WHAT THIS TASK INVOLVES:
Search the entries for the word "rosa" and return every line where it is found.

[Scene change data]

╔══

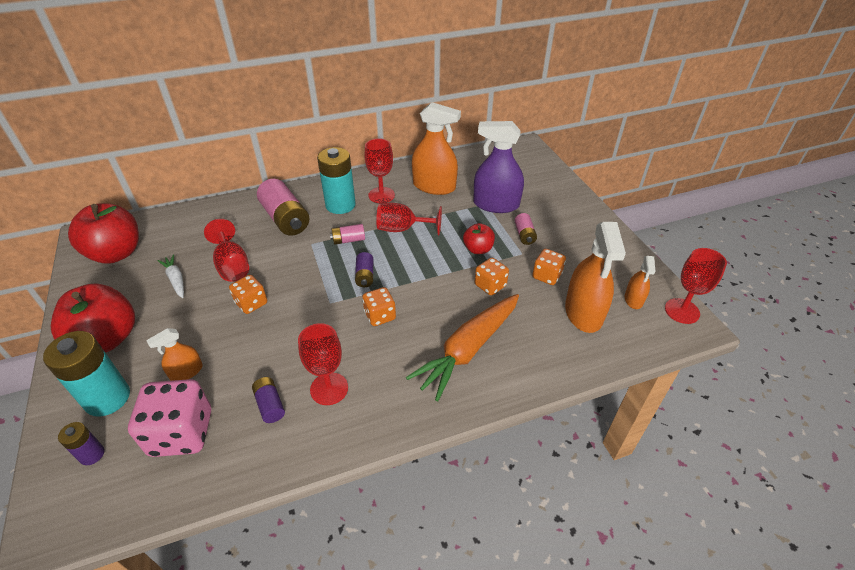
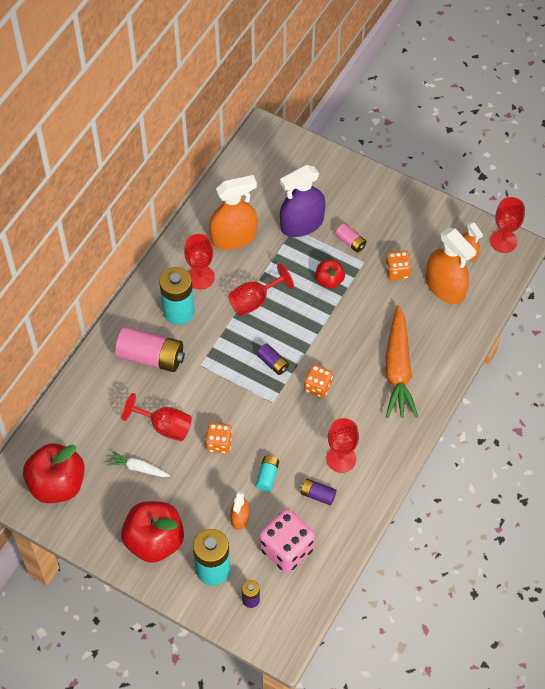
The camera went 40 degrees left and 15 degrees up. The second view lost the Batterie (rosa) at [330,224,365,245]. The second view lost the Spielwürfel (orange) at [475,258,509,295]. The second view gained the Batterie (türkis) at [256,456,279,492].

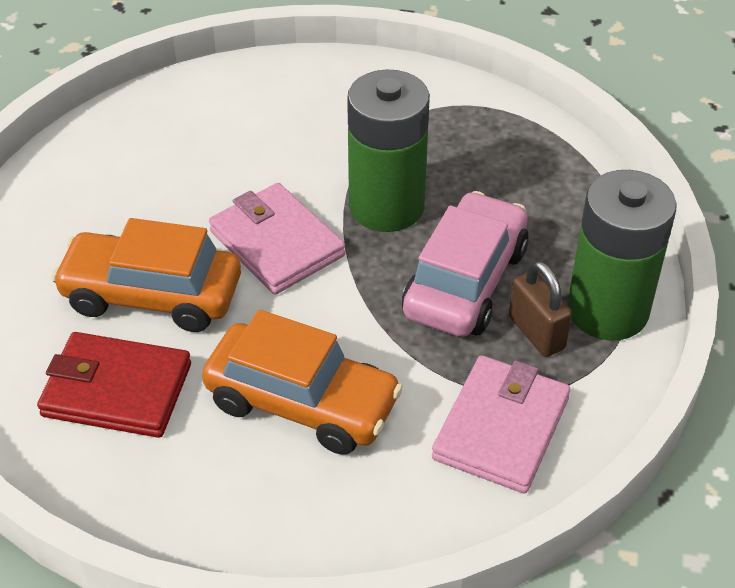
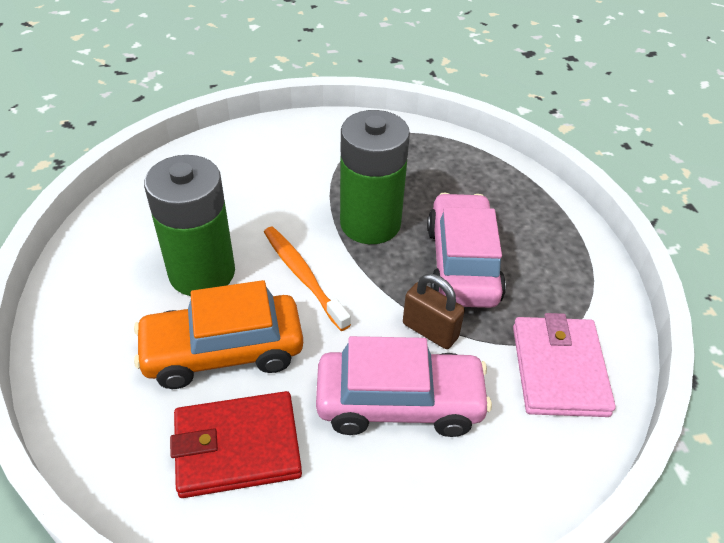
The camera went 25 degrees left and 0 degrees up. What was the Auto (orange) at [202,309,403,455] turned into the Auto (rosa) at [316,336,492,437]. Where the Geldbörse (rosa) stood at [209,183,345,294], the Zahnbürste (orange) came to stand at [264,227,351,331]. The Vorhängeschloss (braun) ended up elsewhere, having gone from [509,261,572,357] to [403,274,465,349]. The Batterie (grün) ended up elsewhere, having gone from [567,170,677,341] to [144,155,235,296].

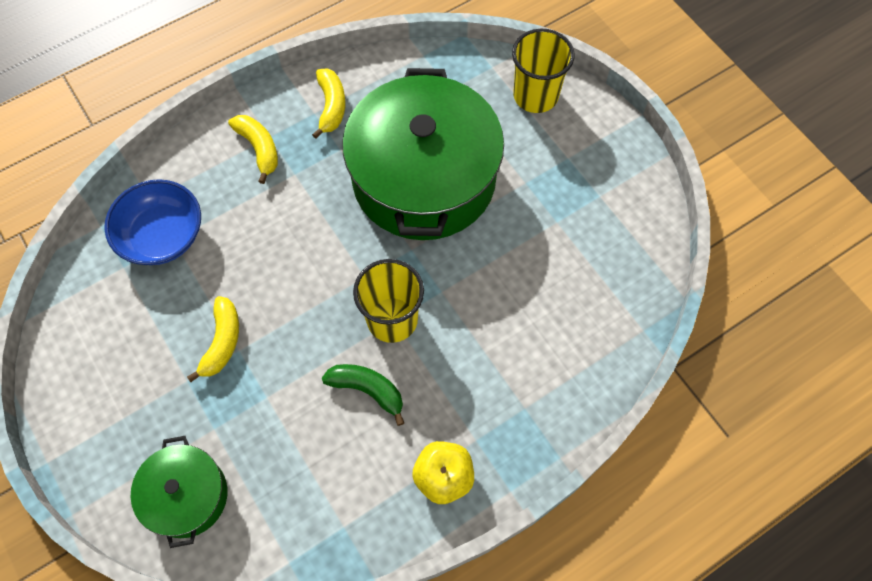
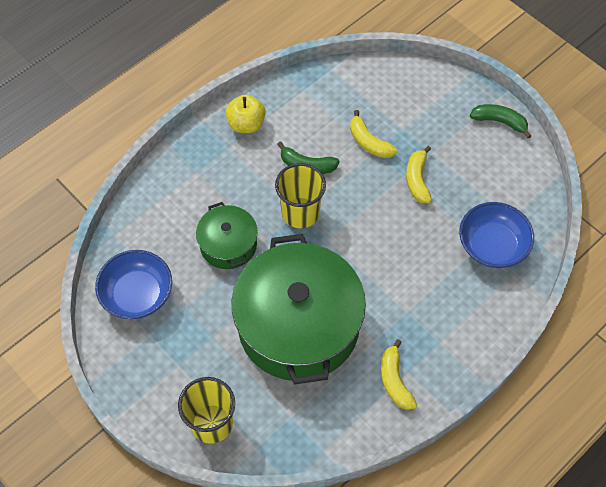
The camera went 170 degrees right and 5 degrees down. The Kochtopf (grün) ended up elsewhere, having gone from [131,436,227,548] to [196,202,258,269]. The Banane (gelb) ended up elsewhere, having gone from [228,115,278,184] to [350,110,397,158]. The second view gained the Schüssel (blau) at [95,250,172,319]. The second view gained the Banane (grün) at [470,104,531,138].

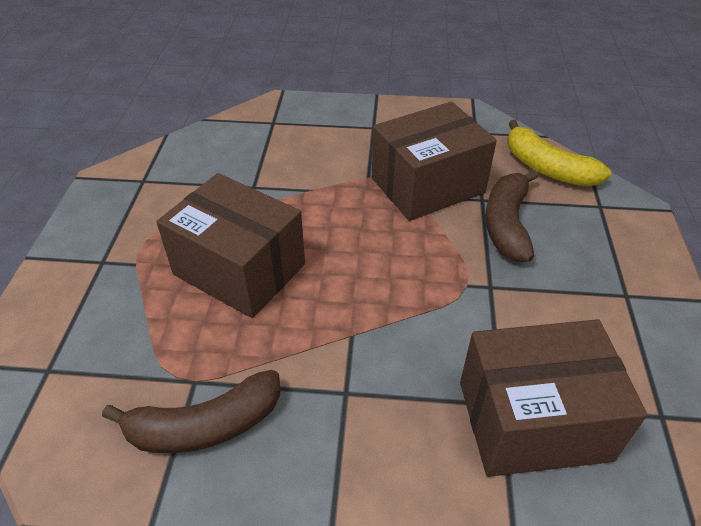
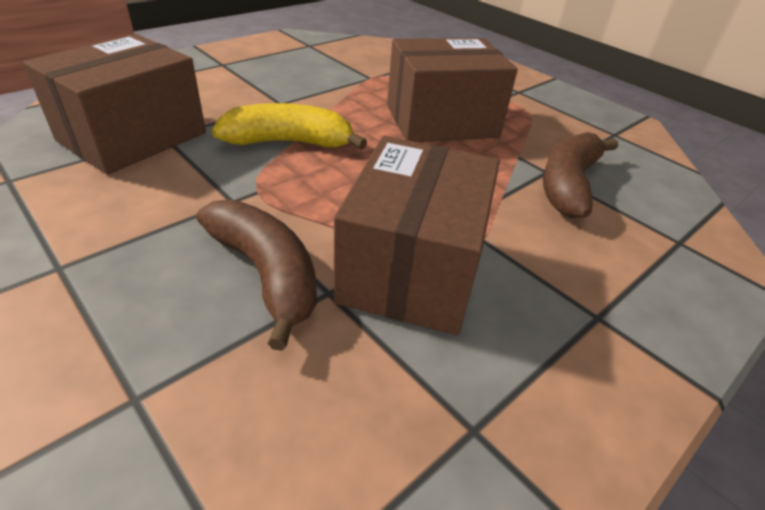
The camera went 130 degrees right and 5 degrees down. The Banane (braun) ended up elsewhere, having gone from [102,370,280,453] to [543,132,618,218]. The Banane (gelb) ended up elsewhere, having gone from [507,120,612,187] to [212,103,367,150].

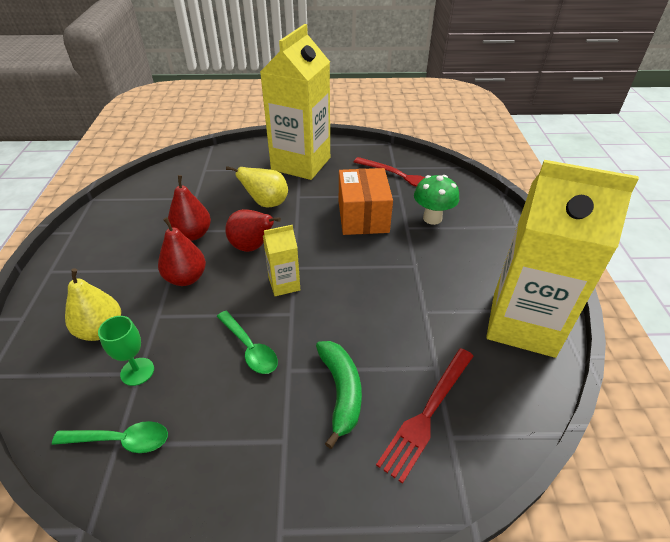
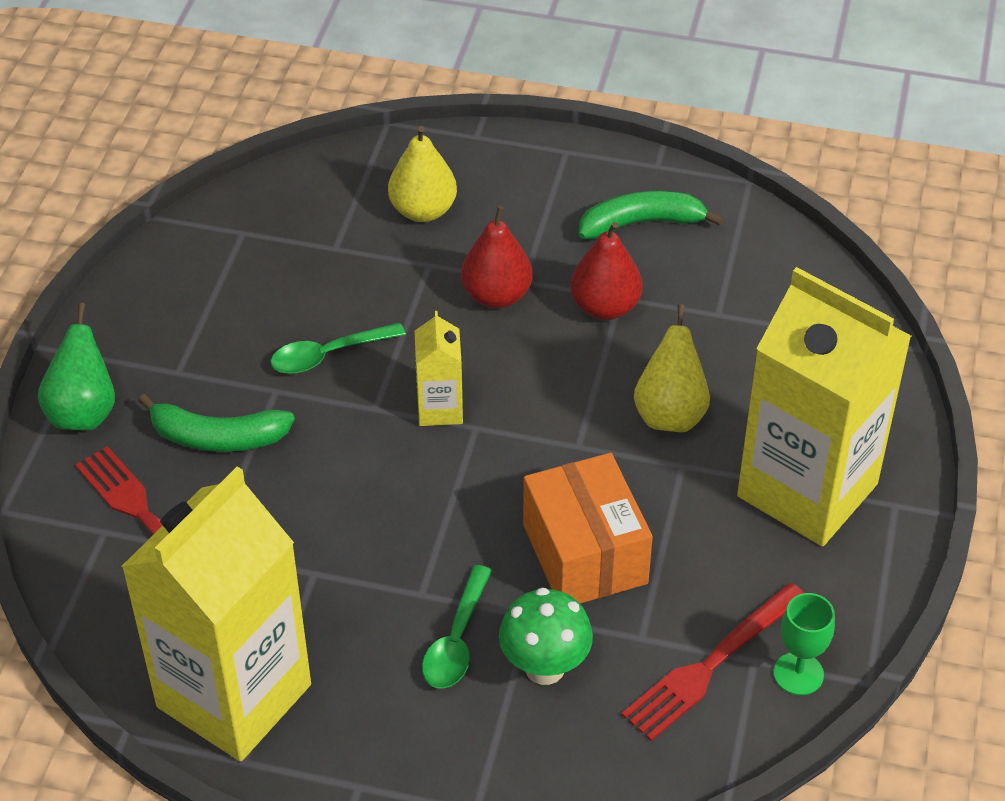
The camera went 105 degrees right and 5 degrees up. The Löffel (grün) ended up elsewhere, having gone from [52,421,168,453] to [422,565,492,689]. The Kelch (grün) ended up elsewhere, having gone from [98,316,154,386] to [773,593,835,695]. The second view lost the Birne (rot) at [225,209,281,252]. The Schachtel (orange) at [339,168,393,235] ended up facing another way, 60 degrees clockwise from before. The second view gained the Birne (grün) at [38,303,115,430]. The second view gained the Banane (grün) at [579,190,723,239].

╚══

YOUR SOLUTION:
The camera went 40 degrees left and 15 degrees up. The second view lost the Batterie (rosa) at [330,224,365,245]. The second view lost the Spielwürfel (orange) at [475,258,509,295]. The second view gained the Batterie (türkis) at [256,456,279,492].
The camera went 25 degrees left and 0 degrees up. What was the Auto (orange) at [202,309,403,455] turned into the Auto (rosa) at [316,336,492,437]. Where the Geldbörse (rosa) stood at [209,183,345,294], the Zahnbürste (orange) came to stand at [264,227,351,331]. The Vorhängeschloss (braun) ended up elsewhere, having gone from [509,261,572,357] to [403,274,465,349]. The Batterie (grün) ended up elsewhere, having gone from [567,170,677,341] to [144,155,235,296].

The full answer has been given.